Skipping the images, transcribe each record below as it is.

(Stored data begins)

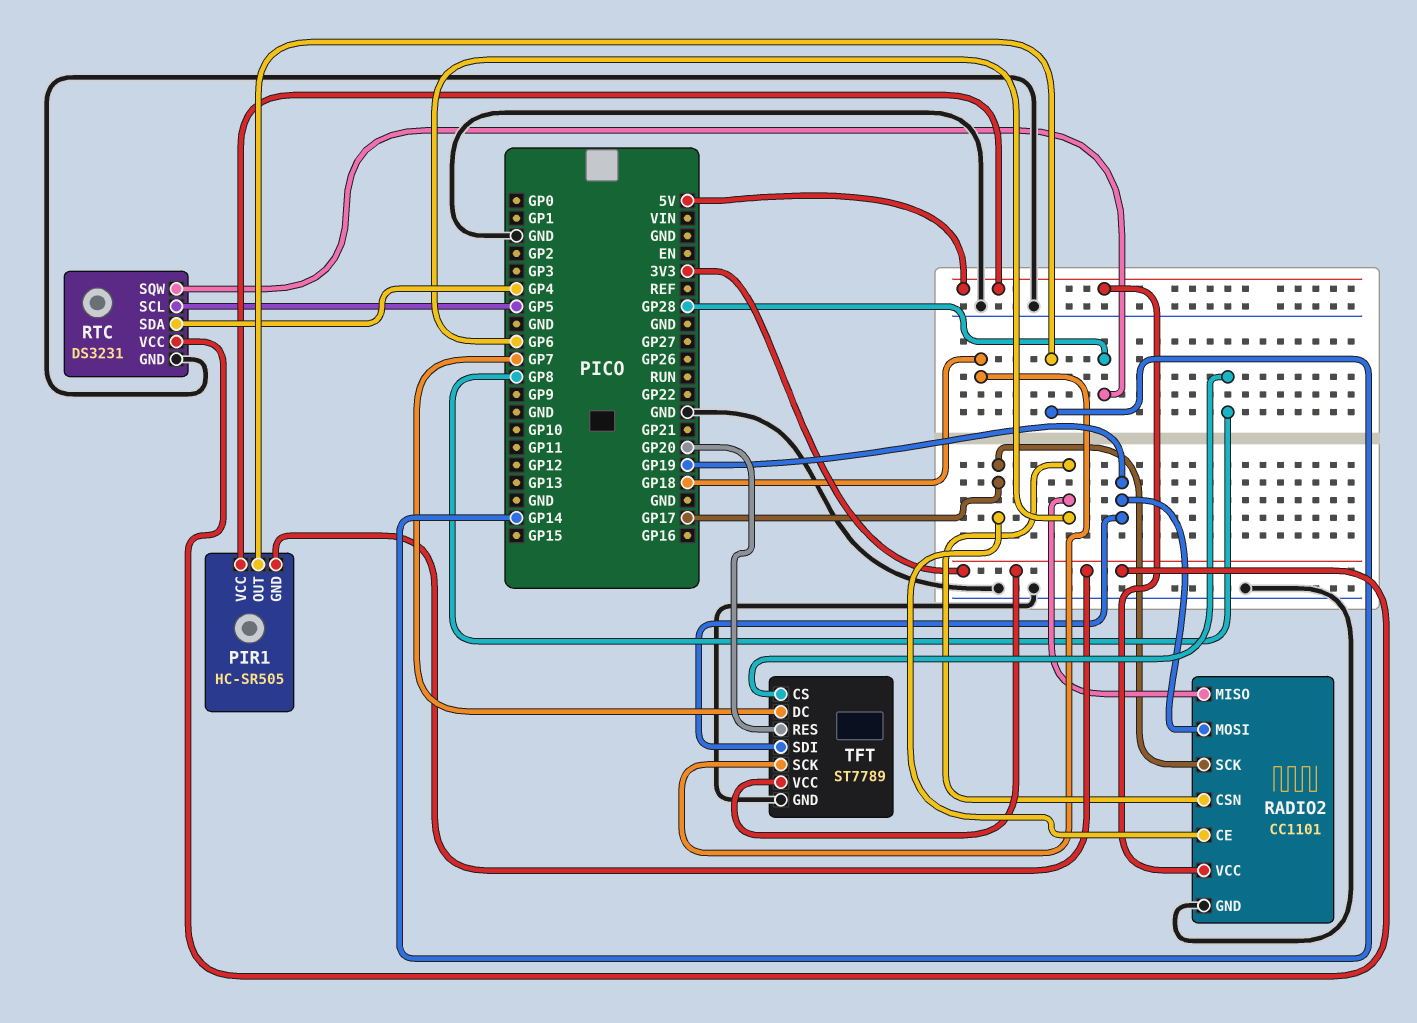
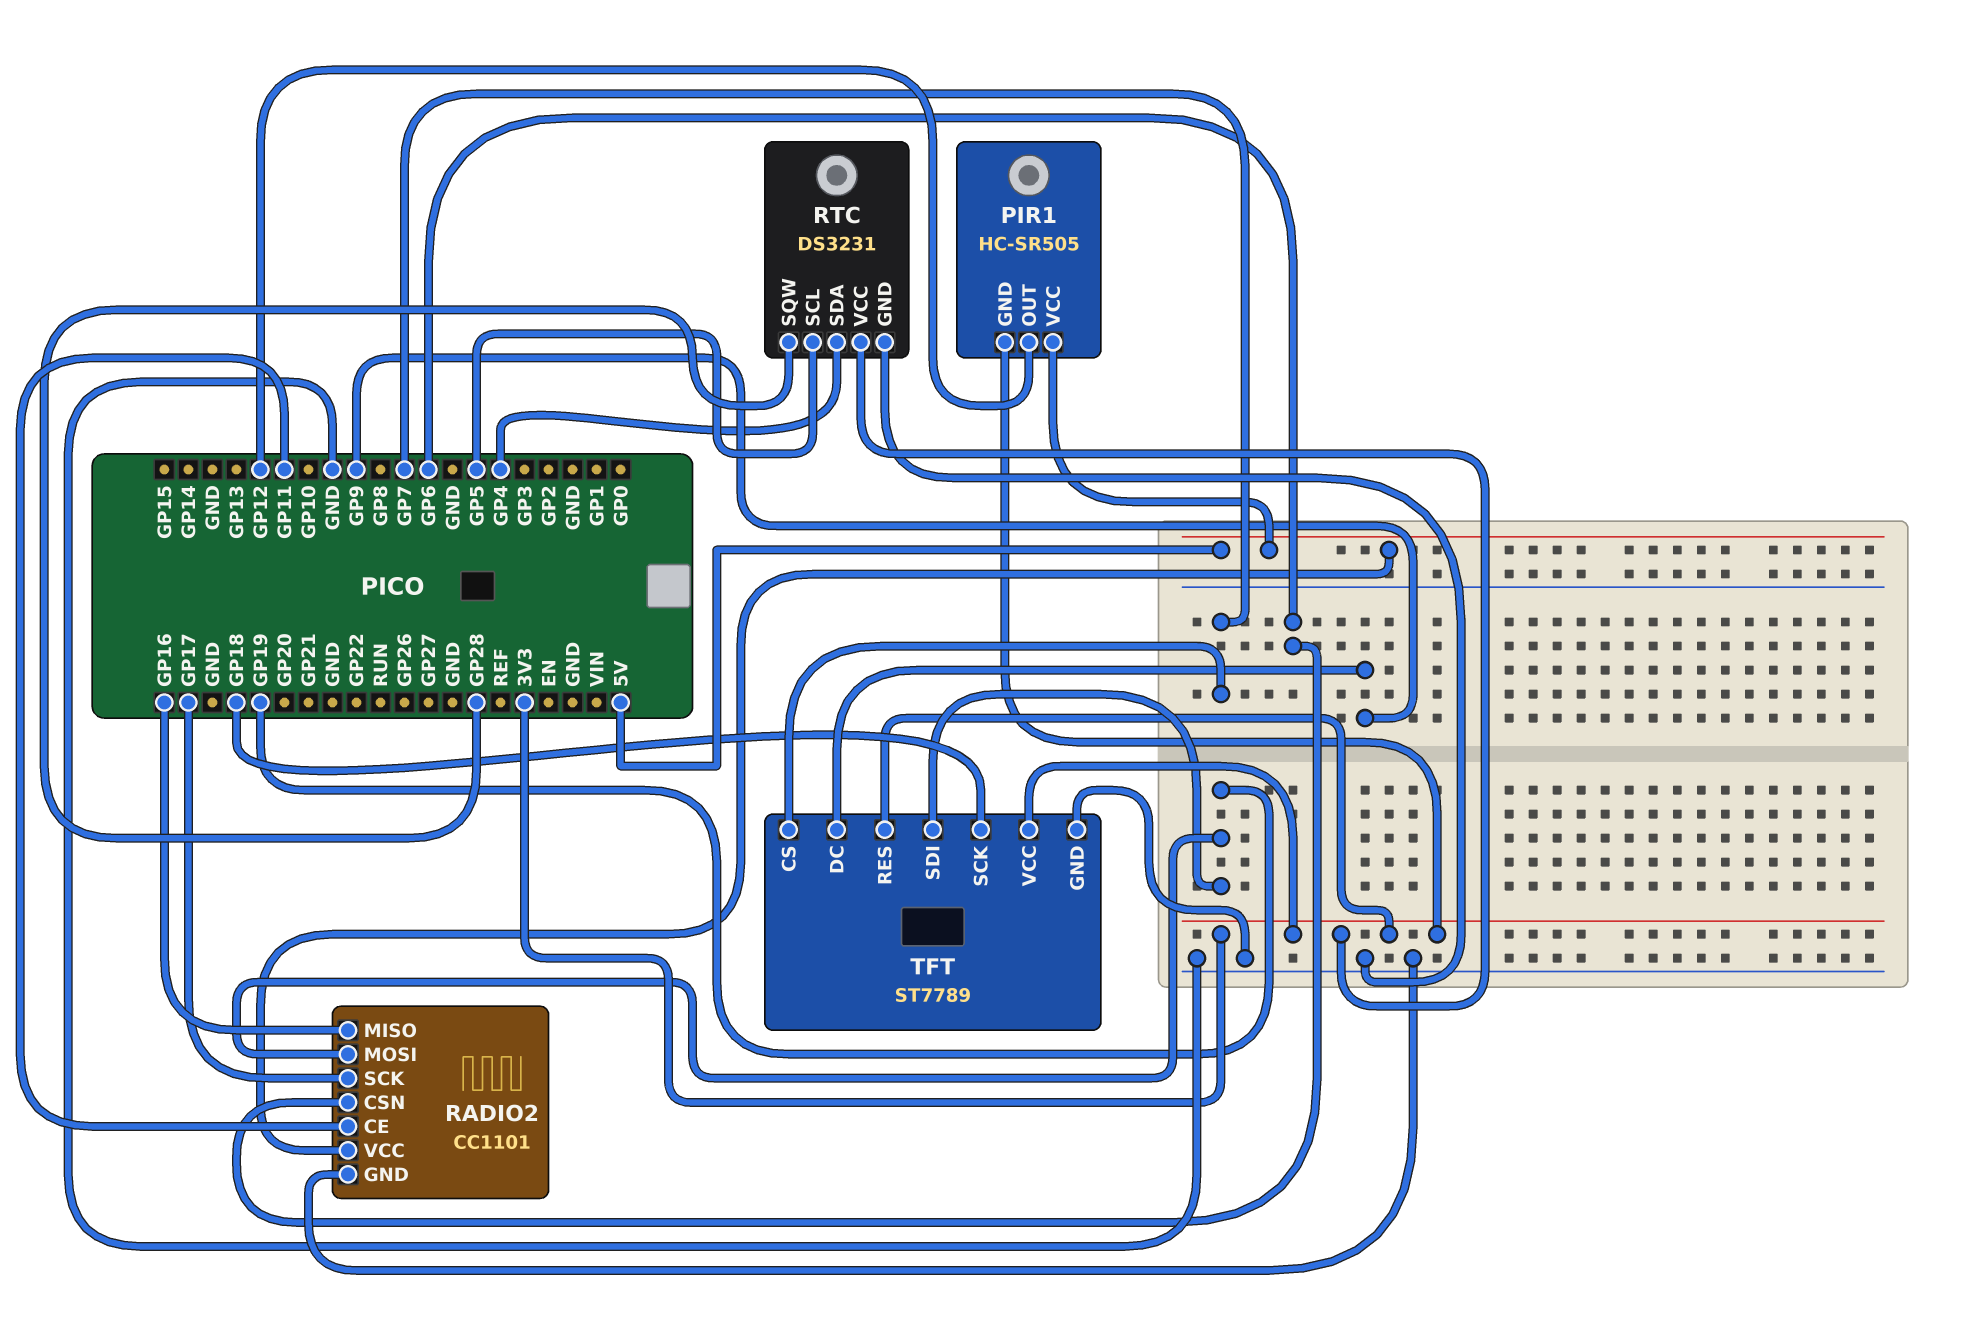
PIR1 pin OUT: GP14 -> GP12
RADIO2 pin CE: GP17 -> GP11
RADIO2 pin MISO: GP6 -> GP16
TFT pin CS: GP8 -> GP7
TFT pin DC: GP7 -> GP9
TFT pin RES: GP20 -> 3V3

(Stored data ends)

§ Answer to this problem:
PIR1 pin OUT: GP14 -> GP12
RADIO2 pin CE: GP17 -> GP11
RADIO2 pin MISO: GP6 -> GP16
TFT pin CS: GP8 -> GP7
TFT pin DC: GP7 -> GP9
TFT pin RES: GP20 -> 3V3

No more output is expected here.